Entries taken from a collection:
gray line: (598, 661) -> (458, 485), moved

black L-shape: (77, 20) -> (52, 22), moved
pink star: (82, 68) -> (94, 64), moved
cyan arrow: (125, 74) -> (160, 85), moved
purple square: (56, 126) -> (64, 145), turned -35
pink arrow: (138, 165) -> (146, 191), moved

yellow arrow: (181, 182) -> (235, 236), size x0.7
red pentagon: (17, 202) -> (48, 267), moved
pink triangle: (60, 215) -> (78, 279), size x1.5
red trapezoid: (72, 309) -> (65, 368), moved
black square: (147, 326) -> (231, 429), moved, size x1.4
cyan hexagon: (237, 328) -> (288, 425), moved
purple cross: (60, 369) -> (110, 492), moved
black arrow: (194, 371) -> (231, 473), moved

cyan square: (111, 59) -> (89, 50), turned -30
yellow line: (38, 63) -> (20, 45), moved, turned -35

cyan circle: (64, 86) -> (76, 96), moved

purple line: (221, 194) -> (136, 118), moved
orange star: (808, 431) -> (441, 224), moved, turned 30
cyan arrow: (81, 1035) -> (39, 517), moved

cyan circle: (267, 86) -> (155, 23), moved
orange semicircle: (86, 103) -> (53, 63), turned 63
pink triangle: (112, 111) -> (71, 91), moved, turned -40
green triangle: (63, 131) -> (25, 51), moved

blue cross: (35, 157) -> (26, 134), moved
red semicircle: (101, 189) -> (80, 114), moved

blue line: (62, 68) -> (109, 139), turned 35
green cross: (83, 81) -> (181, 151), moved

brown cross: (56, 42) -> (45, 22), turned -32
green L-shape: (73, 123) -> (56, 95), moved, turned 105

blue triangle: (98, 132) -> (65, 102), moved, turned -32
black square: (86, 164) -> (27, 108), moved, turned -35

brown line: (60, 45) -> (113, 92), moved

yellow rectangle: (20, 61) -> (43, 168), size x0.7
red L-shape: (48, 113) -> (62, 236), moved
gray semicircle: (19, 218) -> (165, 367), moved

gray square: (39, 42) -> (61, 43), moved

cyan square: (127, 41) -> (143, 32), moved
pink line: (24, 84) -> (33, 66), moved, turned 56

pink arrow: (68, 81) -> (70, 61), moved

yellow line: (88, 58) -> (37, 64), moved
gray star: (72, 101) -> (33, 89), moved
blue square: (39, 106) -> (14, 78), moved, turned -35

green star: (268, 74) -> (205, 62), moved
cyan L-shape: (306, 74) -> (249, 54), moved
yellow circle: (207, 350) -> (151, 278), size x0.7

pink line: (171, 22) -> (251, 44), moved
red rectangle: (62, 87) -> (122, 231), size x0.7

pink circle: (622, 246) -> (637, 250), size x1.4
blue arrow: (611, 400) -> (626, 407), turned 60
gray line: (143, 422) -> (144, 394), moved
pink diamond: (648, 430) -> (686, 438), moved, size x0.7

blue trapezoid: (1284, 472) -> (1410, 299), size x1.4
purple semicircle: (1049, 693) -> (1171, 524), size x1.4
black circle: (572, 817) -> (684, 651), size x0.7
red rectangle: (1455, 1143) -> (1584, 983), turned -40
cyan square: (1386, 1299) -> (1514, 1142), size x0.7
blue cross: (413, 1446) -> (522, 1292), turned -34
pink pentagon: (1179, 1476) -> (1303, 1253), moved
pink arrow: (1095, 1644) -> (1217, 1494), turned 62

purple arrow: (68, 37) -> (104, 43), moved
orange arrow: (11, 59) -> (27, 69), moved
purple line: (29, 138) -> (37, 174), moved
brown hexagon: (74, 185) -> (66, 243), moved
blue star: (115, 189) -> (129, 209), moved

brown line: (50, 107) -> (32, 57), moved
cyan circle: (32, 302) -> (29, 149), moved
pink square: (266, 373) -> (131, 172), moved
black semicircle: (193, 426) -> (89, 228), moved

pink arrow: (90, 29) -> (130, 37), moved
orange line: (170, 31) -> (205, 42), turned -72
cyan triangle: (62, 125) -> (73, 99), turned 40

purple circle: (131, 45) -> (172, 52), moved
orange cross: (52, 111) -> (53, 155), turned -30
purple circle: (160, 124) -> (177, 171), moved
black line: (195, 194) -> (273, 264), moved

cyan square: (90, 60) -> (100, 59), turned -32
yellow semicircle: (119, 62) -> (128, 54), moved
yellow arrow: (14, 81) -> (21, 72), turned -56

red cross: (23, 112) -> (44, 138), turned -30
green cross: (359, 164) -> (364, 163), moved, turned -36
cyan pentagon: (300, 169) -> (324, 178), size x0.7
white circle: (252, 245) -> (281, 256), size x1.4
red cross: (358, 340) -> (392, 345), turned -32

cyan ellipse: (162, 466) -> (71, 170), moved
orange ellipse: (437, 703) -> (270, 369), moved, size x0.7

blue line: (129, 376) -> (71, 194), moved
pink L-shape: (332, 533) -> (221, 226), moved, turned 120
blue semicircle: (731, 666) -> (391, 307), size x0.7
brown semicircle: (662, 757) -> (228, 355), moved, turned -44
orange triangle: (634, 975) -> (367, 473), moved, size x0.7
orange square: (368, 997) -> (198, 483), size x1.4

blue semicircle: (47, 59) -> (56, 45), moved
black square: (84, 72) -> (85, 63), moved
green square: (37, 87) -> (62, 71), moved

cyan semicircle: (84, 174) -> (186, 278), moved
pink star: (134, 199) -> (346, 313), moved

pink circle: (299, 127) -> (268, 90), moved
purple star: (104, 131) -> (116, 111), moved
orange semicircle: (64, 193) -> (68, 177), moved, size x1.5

Task details |
Note each line of the entries that has "ellipse" in it, and copy those lines.

Problem solution |
cyan ellipse: (162, 466) -> (71, 170), moved
orange ellipse: (437, 703) -> (270, 369), moved, size x0.7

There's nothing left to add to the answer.